● Task instructions
Below are records to be copied exactly; their pictures are to be omitted.

<<<<

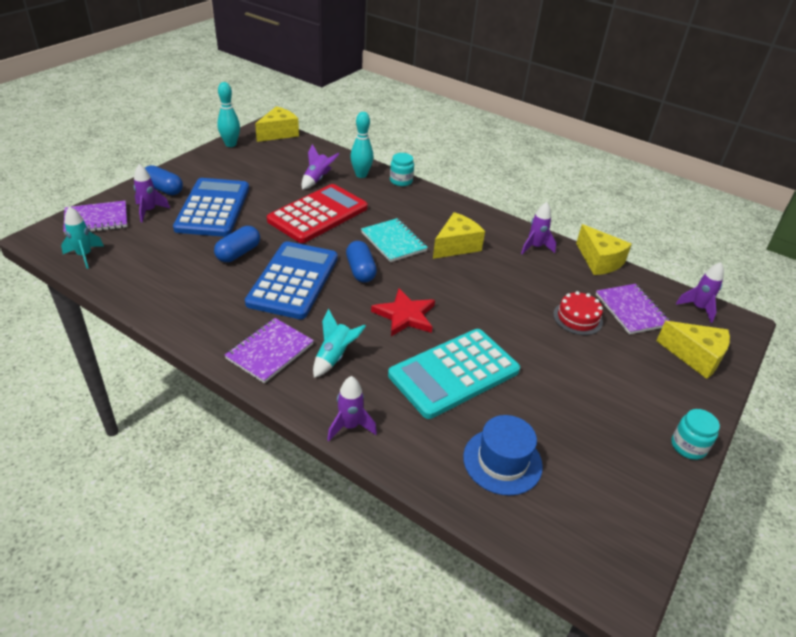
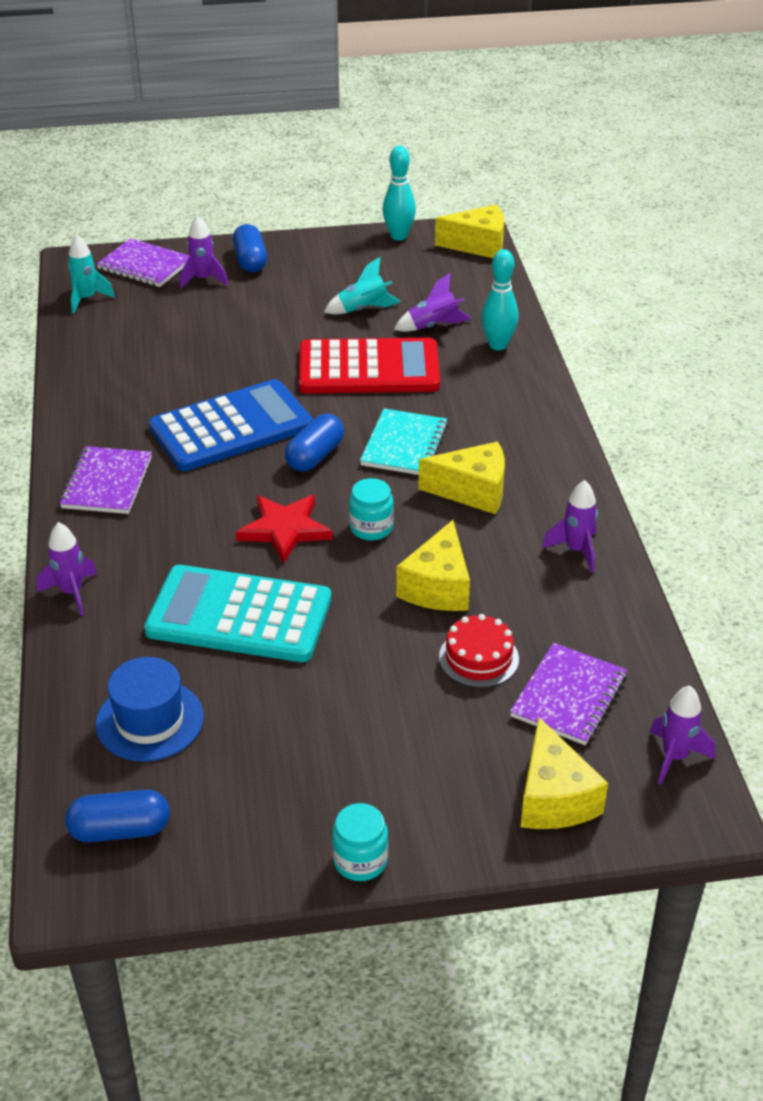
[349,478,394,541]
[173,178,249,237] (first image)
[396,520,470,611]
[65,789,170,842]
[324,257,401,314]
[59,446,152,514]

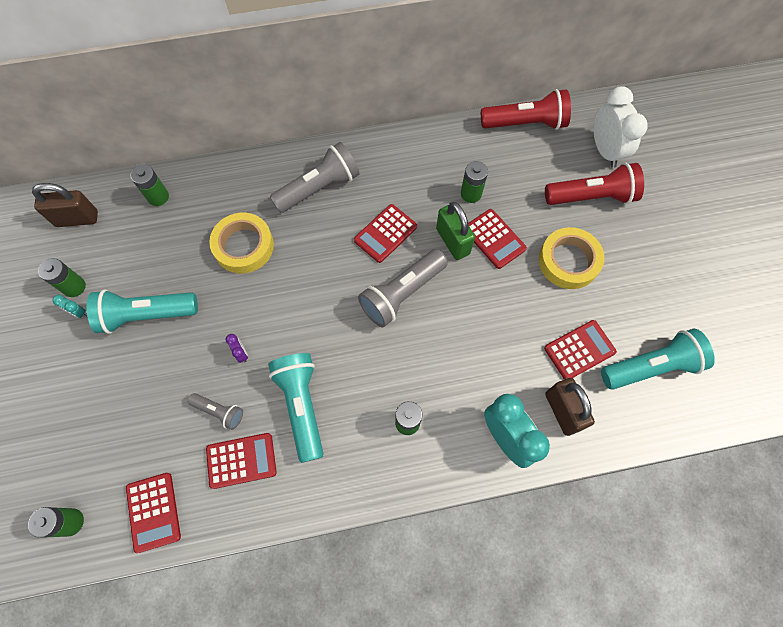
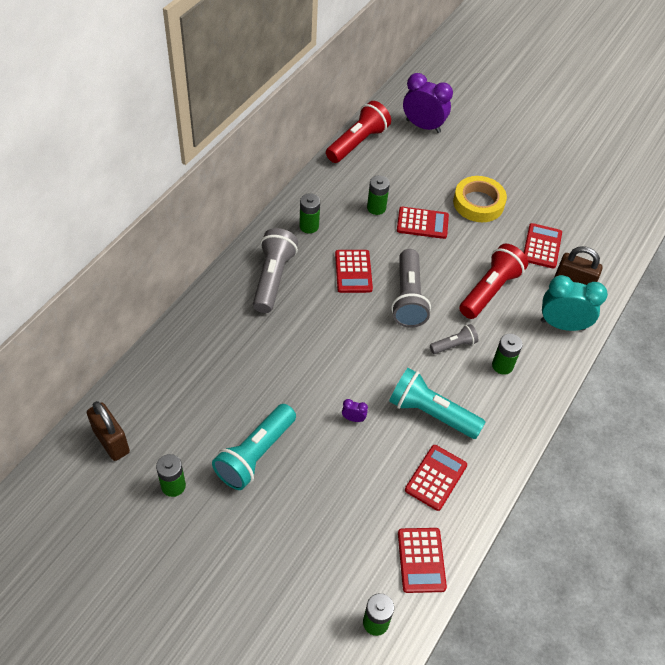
[403,73,453,133]
[459,244,528,319]
[299,193,320,233]
[87,401,130,461]
[436,202,475,260] (first image)
[209,213,274,274] (first image)
[52,295,87,318] (first image)
[601,329,715,390] (first image)
[430,324,478,354]
[398,528,447,593]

>>>>

● Reply to the exercise
[349,478,394,541]
[173,178,249,237] (first image)
[396,520,470,611]
[65,789,170,842]
[324,257,401,314]
[59,446,152,514]

[403,73,453,133]
[459,244,528,319]
[299,193,320,233]
[87,401,130,461]
[436,202,475,260] (first image)
[209,213,274,274] (first image)
[52,295,87,318] (first image)
[601,329,715,390] (first image)
[430,324,478,354]
[398,528,447,593]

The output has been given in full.